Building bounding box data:
§ §
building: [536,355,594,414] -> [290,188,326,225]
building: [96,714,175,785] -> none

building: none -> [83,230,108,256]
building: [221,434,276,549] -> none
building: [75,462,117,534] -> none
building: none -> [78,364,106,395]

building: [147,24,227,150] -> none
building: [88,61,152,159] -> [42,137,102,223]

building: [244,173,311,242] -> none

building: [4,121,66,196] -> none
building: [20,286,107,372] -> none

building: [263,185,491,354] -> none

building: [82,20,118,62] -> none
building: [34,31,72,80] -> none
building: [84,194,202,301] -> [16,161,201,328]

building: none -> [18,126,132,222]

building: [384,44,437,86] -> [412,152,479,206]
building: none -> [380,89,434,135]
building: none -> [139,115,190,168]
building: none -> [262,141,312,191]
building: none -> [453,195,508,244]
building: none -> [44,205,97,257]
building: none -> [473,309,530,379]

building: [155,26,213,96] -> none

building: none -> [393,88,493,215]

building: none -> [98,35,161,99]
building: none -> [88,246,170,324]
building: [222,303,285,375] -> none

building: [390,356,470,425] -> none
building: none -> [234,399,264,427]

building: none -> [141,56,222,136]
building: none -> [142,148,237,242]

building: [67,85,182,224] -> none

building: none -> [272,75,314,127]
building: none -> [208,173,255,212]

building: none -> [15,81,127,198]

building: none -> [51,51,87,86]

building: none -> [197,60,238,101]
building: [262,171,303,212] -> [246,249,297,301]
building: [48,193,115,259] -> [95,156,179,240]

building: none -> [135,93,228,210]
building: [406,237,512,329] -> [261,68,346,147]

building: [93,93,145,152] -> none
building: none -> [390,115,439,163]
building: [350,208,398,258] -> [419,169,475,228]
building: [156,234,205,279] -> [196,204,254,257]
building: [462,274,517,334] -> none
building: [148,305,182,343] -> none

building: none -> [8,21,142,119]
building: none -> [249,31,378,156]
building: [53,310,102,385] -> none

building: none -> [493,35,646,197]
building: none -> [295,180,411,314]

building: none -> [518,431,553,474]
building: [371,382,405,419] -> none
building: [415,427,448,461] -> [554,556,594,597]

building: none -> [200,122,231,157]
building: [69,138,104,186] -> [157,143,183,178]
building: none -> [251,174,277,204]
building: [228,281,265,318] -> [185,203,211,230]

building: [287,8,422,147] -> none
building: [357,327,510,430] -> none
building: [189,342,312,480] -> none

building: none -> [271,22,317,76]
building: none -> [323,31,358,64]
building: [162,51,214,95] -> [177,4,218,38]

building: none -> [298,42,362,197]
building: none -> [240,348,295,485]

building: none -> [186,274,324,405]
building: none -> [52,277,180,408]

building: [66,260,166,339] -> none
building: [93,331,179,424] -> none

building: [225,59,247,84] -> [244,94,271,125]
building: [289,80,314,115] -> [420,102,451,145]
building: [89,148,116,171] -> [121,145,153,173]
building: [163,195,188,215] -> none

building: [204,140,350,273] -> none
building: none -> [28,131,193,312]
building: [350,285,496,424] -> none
§ §
• [What the task requires] Nothing but the lines from the top of the records down to the line with "building: [82,20,118,62] -> none" belongs in the answer; repeat them exactly.

• [Exercise response]
building: [536,355,594,414] -> [290,188,326,225]
building: [96,714,175,785] -> none

building: none -> [83,230,108,256]
building: [221,434,276,549] -> none
building: [75,462,117,534] -> none
building: none -> [78,364,106,395]

building: [147,24,227,150] -> none
building: [88,61,152,159] -> [42,137,102,223]

building: [244,173,311,242] -> none

building: [4,121,66,196] -> none
building: [20,286,107,372] -> none

building: [263,185,491,354] -> none

building: [82,20,118,62] -> none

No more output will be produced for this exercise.